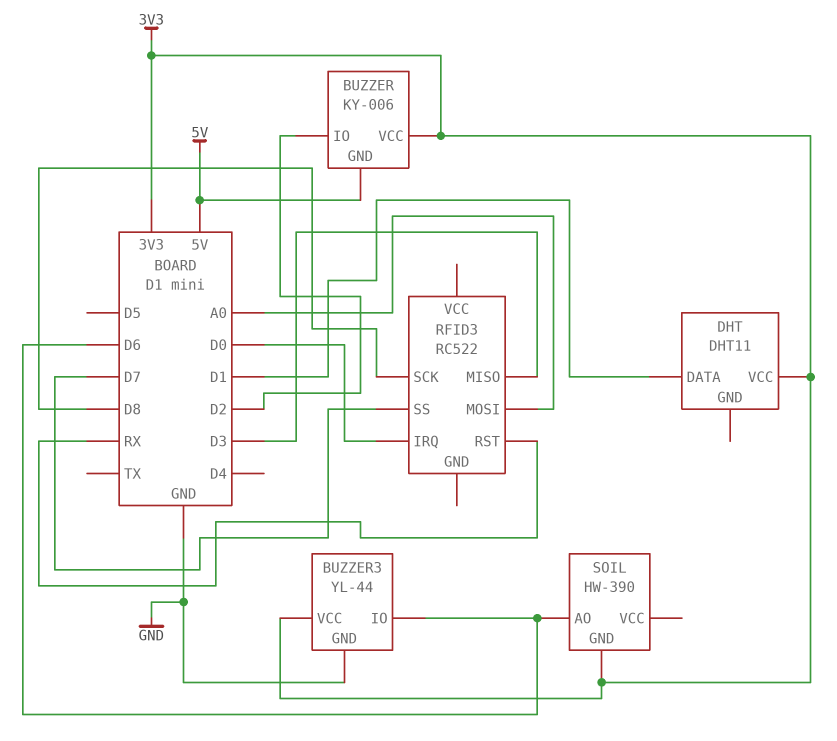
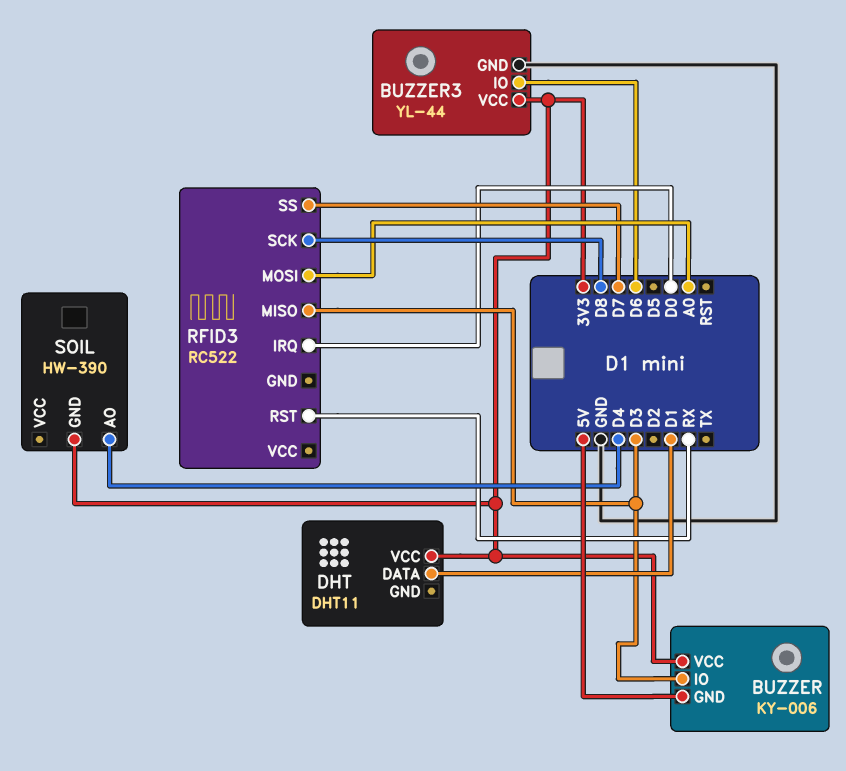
BUZZER pin IO: D2 -> D3
SOIL pin AO: D6 -> D4

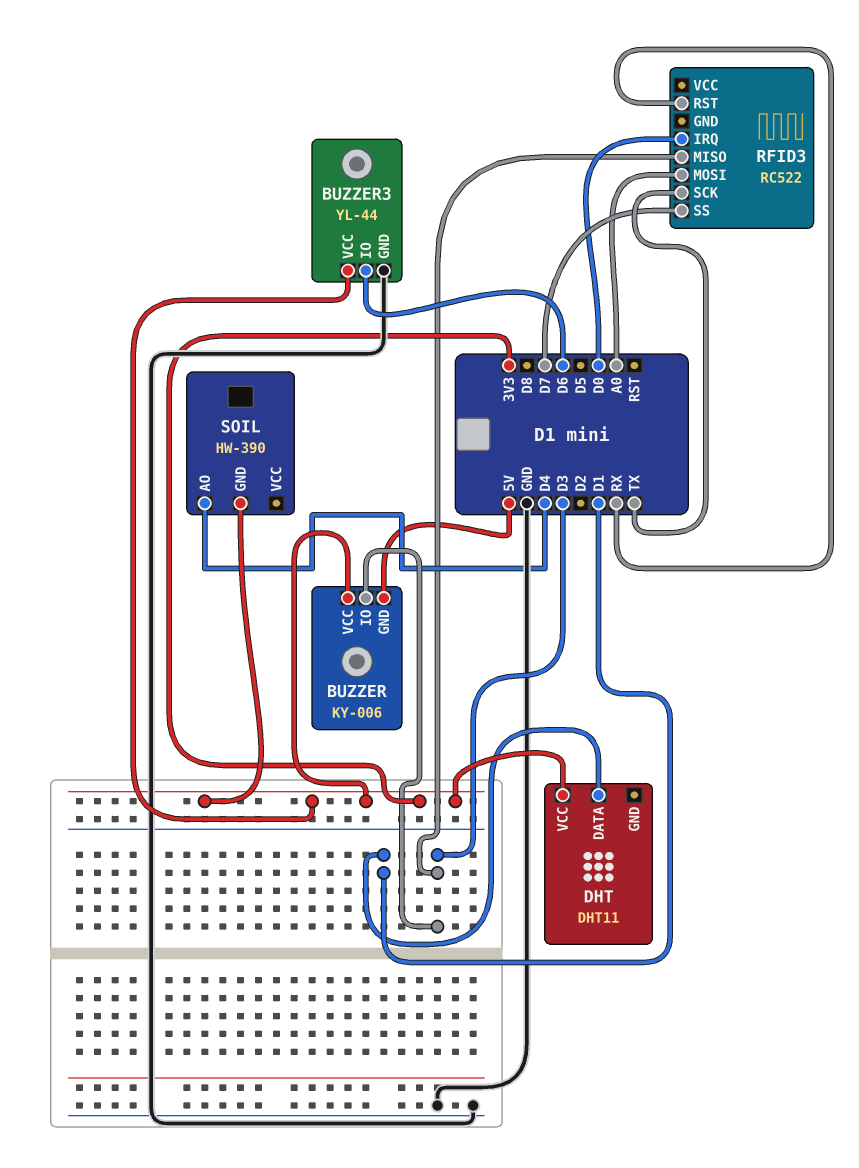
RFID3 pin SCK: D8 -> TX

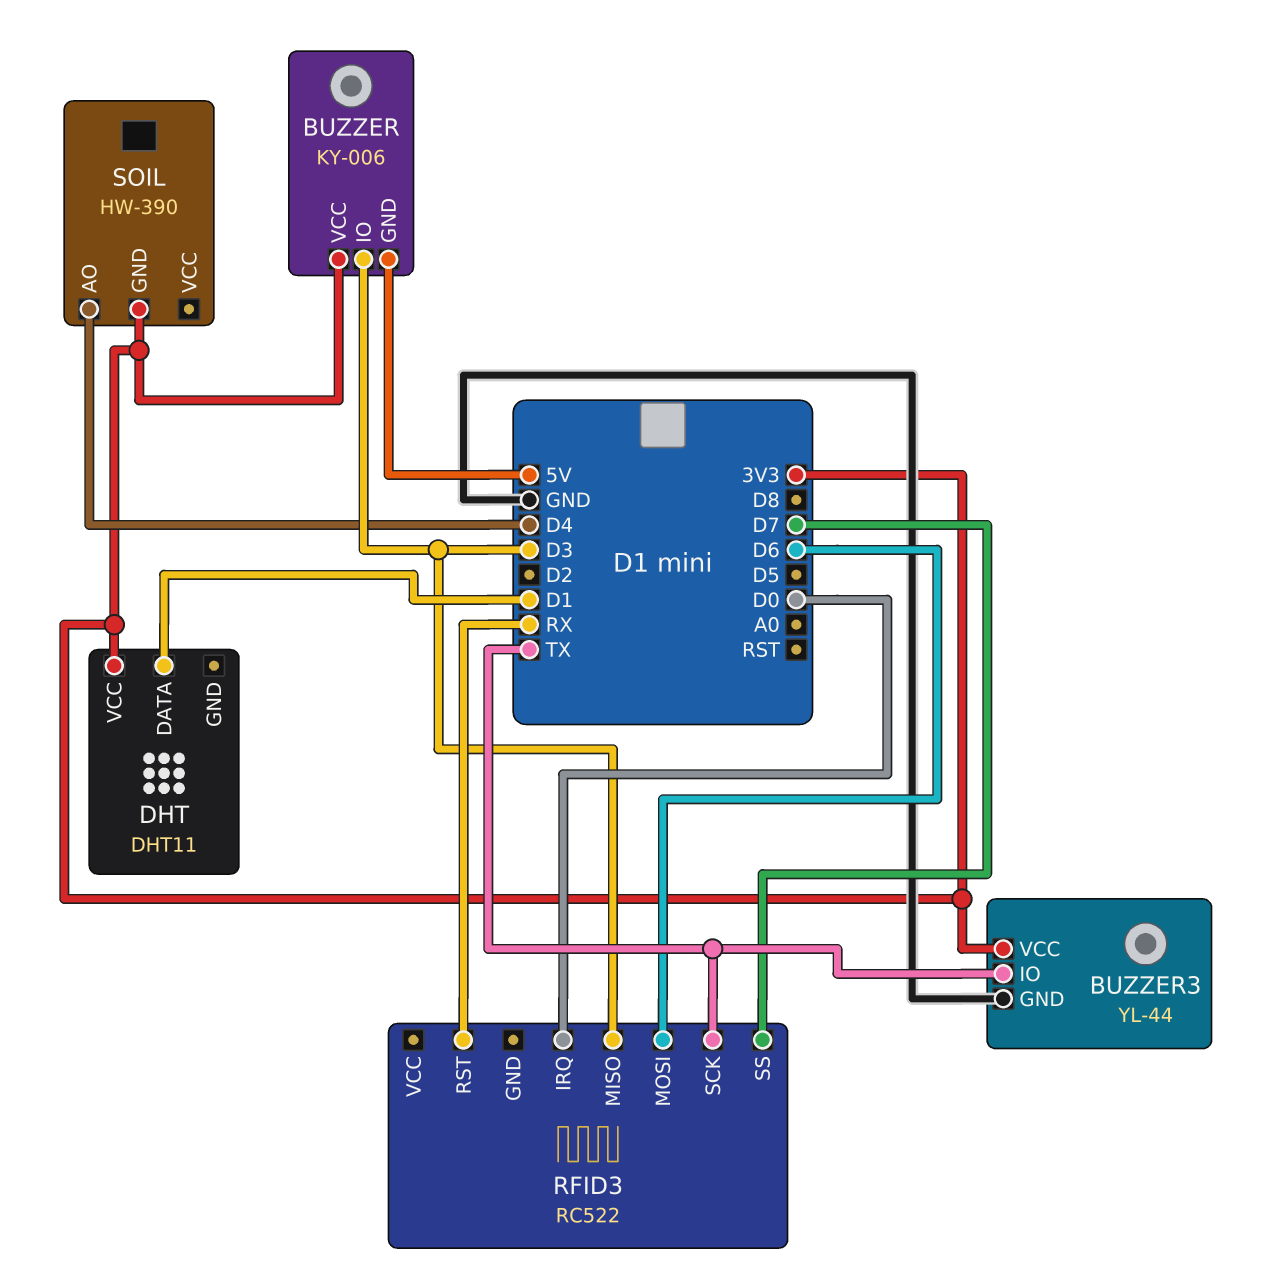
BUZZER3 pin IO: D6 -> TX
RFID3 pin MOSI: A0 -> D6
******
Please repeat, exactly and with nothing else, the lines from the one containing "SOIL pin AO: D6 -> D4" to the last line of the entries, both included, excluding any pictures.

SOIL pin AO: D6 -> D4

RFID3 pin SCK: D8 -> TX

BUZZER3 pin IO: D6 -> TX
RFID3 pin MOSI: A0 -> D6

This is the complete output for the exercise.